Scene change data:

┄┄┄┄┄┄┄┄┄┄

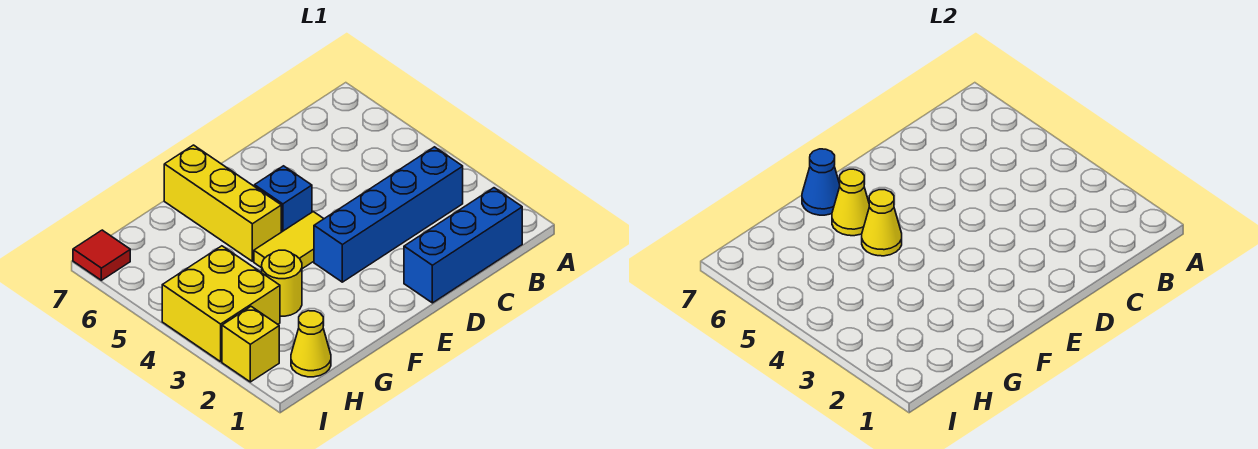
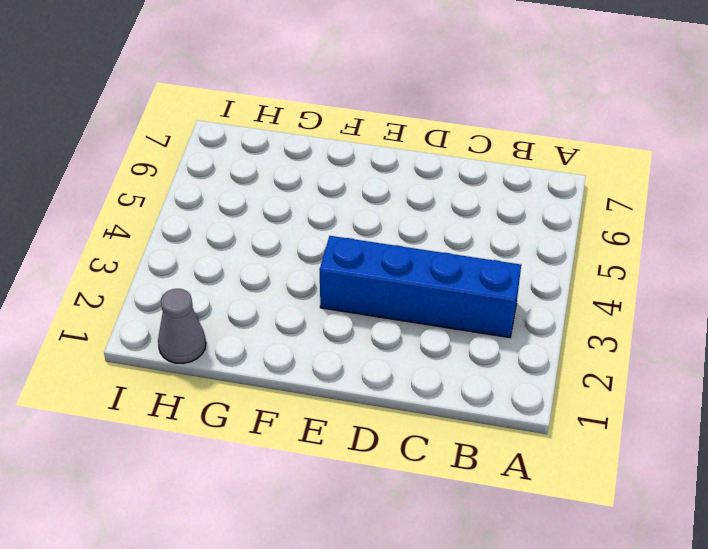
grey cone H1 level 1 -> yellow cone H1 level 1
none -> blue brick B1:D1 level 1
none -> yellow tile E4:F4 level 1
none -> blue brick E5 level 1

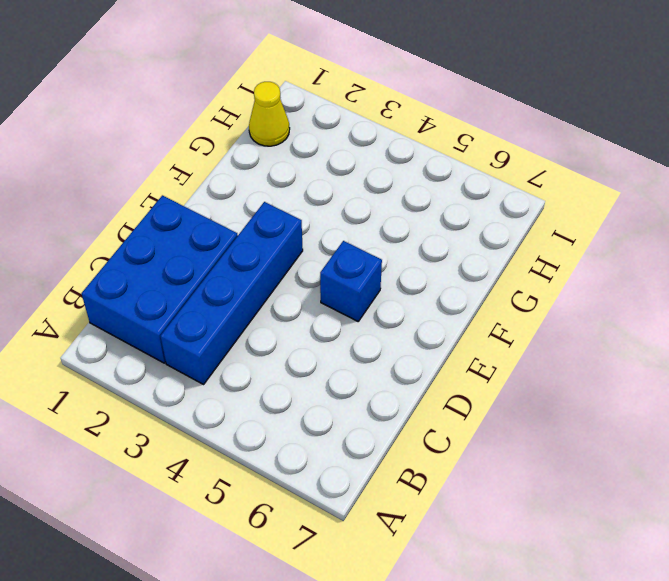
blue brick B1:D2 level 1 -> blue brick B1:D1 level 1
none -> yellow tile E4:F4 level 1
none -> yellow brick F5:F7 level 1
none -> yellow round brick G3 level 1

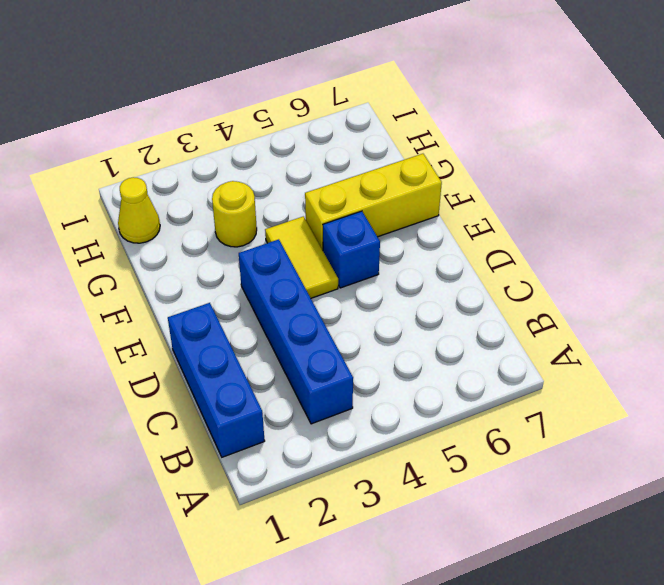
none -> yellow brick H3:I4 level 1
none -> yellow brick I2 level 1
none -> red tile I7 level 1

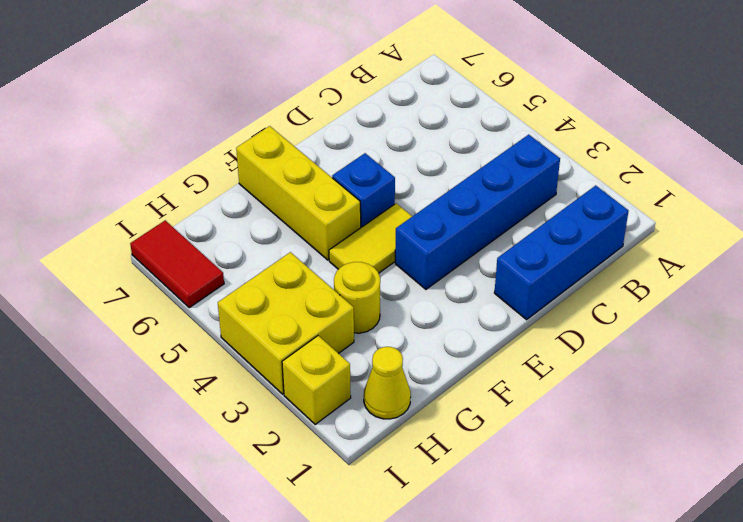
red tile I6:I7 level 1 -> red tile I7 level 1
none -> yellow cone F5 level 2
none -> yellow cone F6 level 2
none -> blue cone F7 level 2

┄┄┄┄┄┄┄┄┄┄

=== Exercise directions ===
The entries above must be restated exactly in the answer, and the pictures left out.

=== Reply ===
grey cone H1 level 1 -> yellow cone H1 level 1
none -> blue brick B1:D1 level 1
none -> yellow tile E4:F4 level 1
none -> blue brick E5 level 1

blue brick B1:D2 level 1 -> blue brick B1:D1 level 1
none -> yellow tile E4:F4 level 1
none -> yellow brick F5:F7 level 1
none -> yellow round brick G3 level 1

none -> yellow brick H3:I4 level 1
none -> yellow brick I2 level 1
none -> red tile I7 level 1

red tile I6:I7 level 1 -> red tile I7 level 1
none -> yellow cone F5 level 2
none -> yellow cone F6 level 2
none -> blue cone F7 level 2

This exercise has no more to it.